*Description of the task*
Retype the listing found below exactly, but leave out each picture.

*Source data*
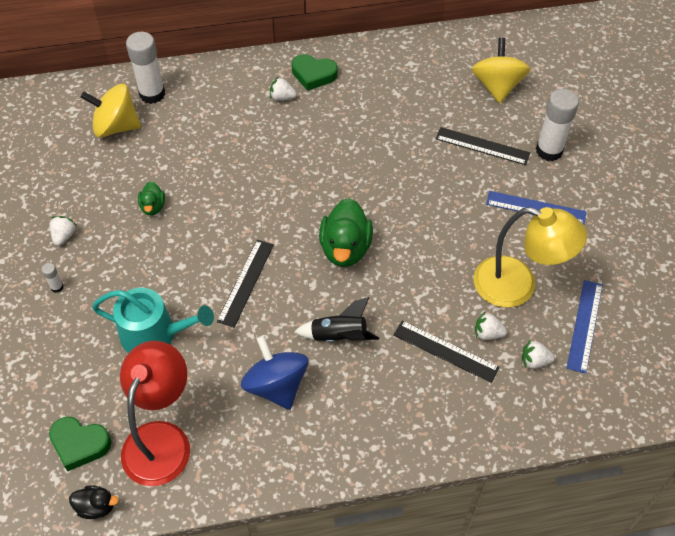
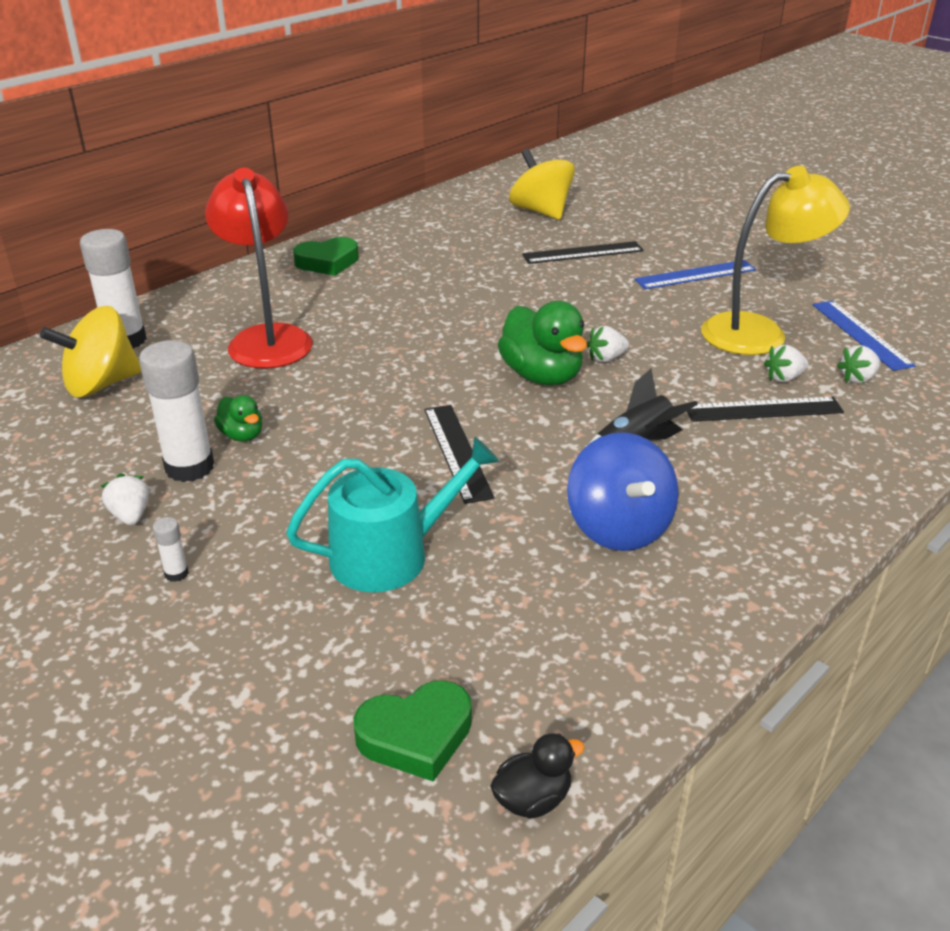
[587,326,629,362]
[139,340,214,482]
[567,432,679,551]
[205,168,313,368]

*Exercise output*
[587,326,629,362]
[139,340,214,482]
[567,432,679,551]
[205,168,313,368]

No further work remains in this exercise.